### [Instructions for the task]
Your answer should be the full data, transcribed exactly, with no pictures in it.

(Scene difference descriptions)
________________________________________

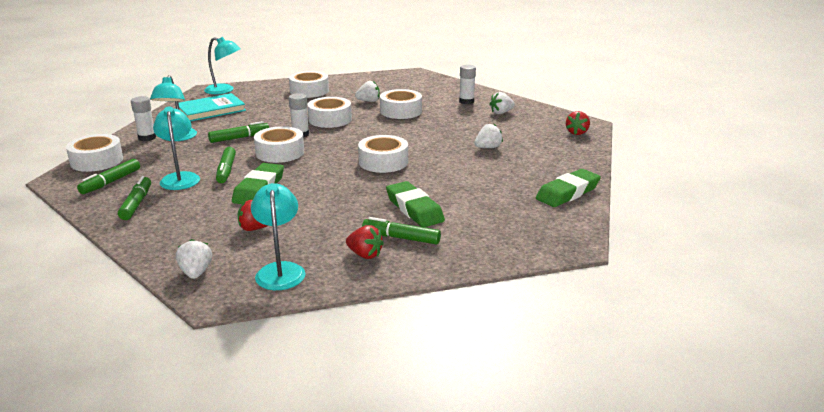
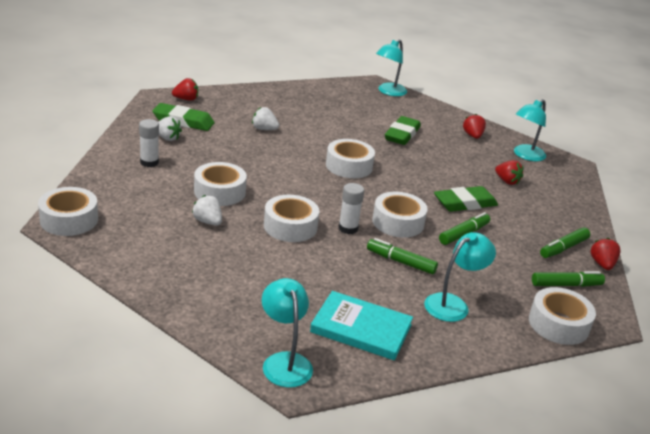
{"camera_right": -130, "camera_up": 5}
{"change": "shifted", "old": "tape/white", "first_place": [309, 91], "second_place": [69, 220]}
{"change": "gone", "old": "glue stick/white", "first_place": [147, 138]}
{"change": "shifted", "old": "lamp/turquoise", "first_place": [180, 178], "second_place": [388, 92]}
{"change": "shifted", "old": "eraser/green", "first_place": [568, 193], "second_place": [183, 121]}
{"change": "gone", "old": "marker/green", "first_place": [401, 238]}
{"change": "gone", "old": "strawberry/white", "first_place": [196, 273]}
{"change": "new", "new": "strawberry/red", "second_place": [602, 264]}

________________________________________

### [Exercise answer]
{"camera_right": -130, "camera_up": 5}
{"change": "shifted", "old": "tape/white", "first_place": [309, 91], "second_place": [69, 220]}
{"change": "gone", "old": "glue stick/white", "first_place": [147, 138]}
{"change": "shifted", "old": "lamp/turquoise", "first_place": [180, 178], "second_place": [388, 92]}
{"change": "shifted", "old": "eraser/green", "first_place": [568, 193], "second_place": [183, 121]}
{"change": "gone", "old": "marker/green", "first_place": [401, 238]}
{"change": "gone", "old": "strawberry/white", "first_place": [196, 273]}
{"change": "new", "new": "strawberry/red", "second_place": [602, 264]}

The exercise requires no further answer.